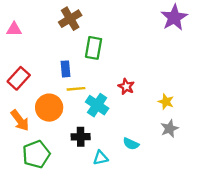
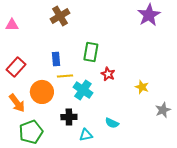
green rectangle: (94, 48) -> (91, 52), moved
gray star: (169, 129) -> (163, 110), moved

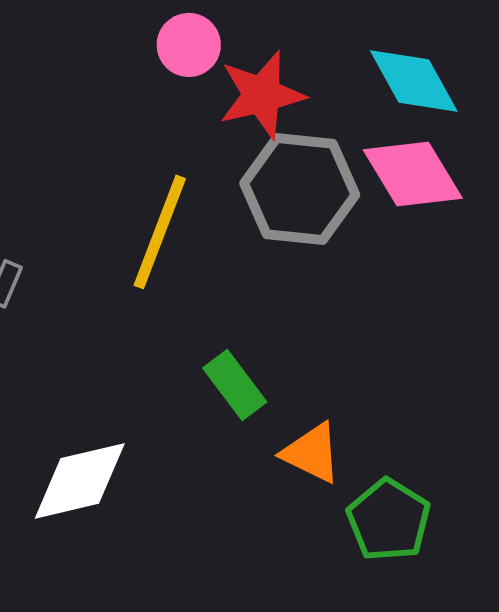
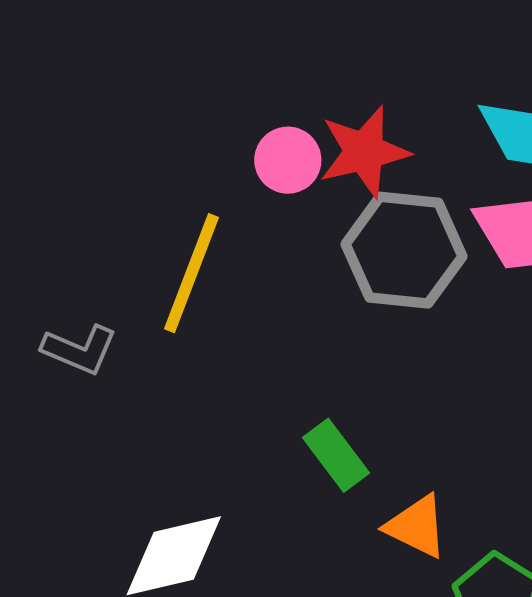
pink circle: (189, 45) -> (288, 160), moved
yellow line: (160, 232) -> (192, 273), moved

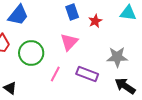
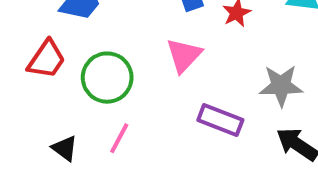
pink line: (55, 74) -> (119, 138), moved

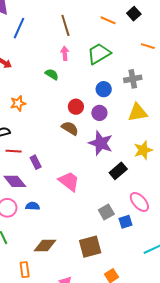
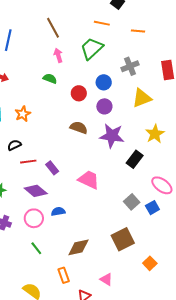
orange line: (108, 20) -> (102, 23), moved
red circle: (76, 107) -> (79, 93), moved

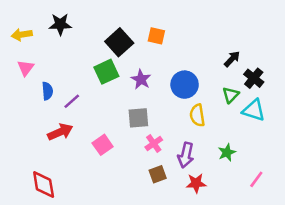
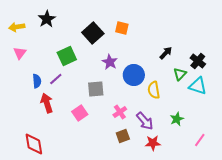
black star: (60, 24) -> (47, 19), turned -30
black arrow: (232, 59) -> (166, 53), moved
green square: (106, 72) -> (67, 56), moved
blue circle: (185, 85) -> (134, 75), moved
blue semicircle: (47, 91) -> (37, 81), moved
gray square: (138, 118) -> (96, 89), moved
red arrow: (60, 132) -> (47, 103), turned -84
purple arrow: (186, 155) -> (145, 121), turned -54

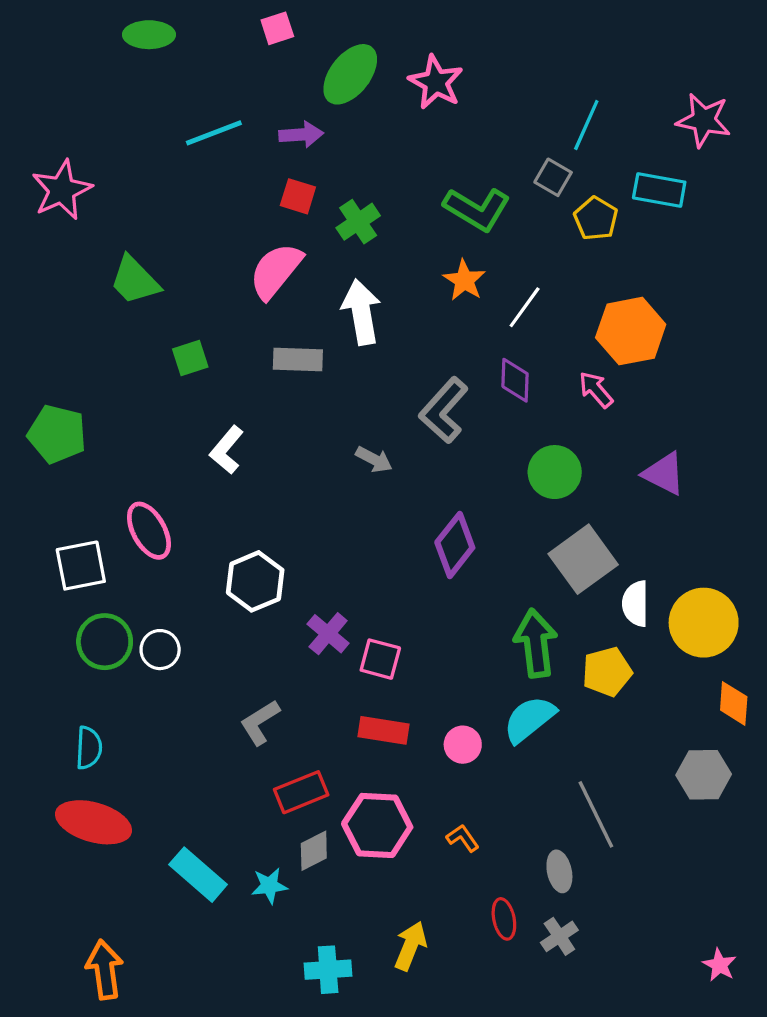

═══

◆ TASK INSTRUCTIONS: Begin at the line containing "orange line: (108, 20) -> (102, 23), moved" and extract every line through the end of the records, inclusive, exactly and only; omit pictures.

◆ COMPLETED EXERCISE:
orange line: (108, 20) -> (102, 23), moved
red circle: (76, 107) -> (79, 93), moved

black star: (60, 24) -> (47, 19), turned -30
black arrow: (232, 59) -> (166, 53), moved
green square: (106, 72) -> (67, 56), moved
blue circle: (185, 85) -> (134, 75), moved
blue semicircle: (47, 91) -> (37, 81), moved
gray square: (138, 118) -> (96, 89), moved
red arrow: (60, 132) -> (47, 103), turned -84
purple arrow: (186, 155) -> (145, 121), turned -54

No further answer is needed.